DATASET EXCERPT =>

╔══

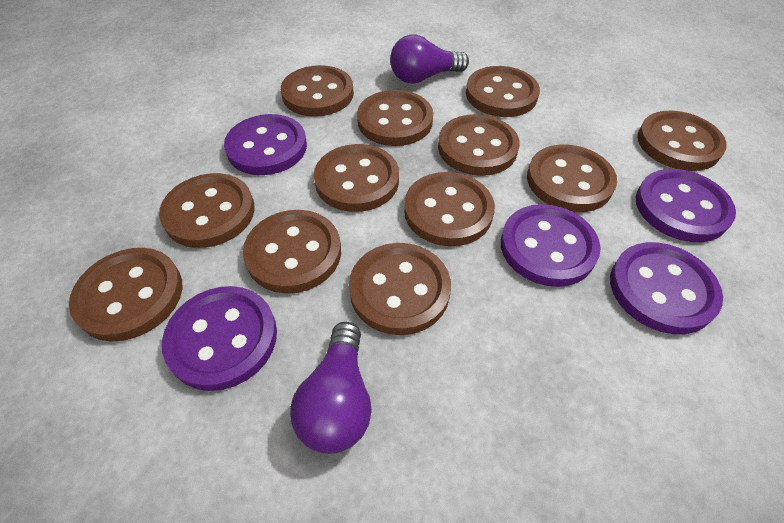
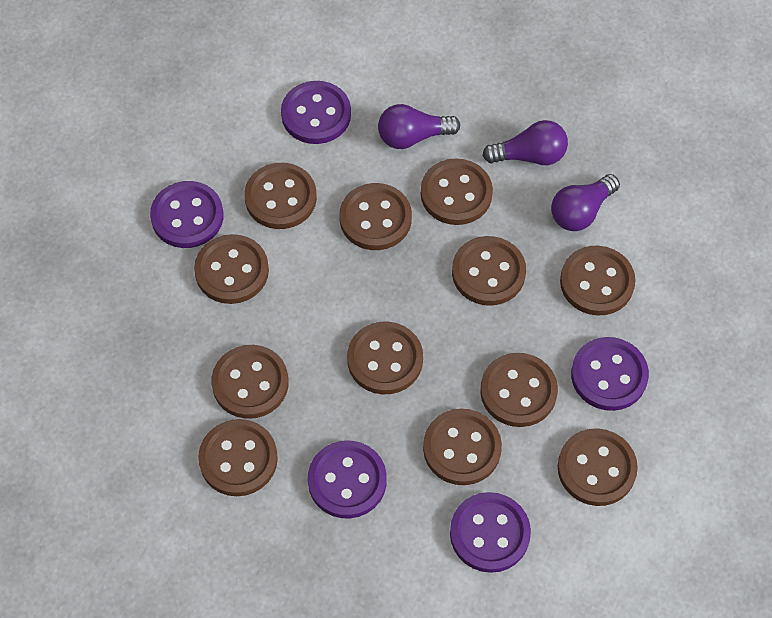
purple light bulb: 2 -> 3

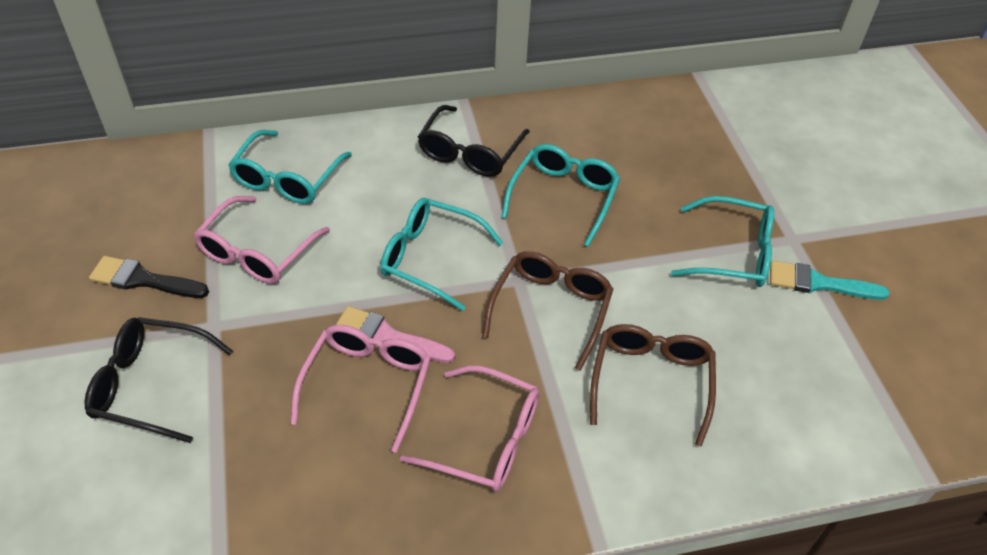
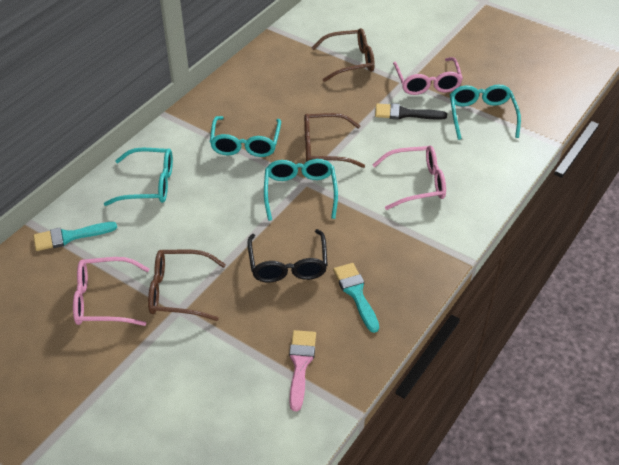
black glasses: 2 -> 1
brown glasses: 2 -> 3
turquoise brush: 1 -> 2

╚══

TASK DESCRIPTION =>
Output the material above verbatim but exclude each picture.

FINISHED EXERCISE =>
purple light bulb: 2 -> 3

black glasses: 2 -> 1
brown glasses: 2 -> 3
turquoise brush: 1 -> 2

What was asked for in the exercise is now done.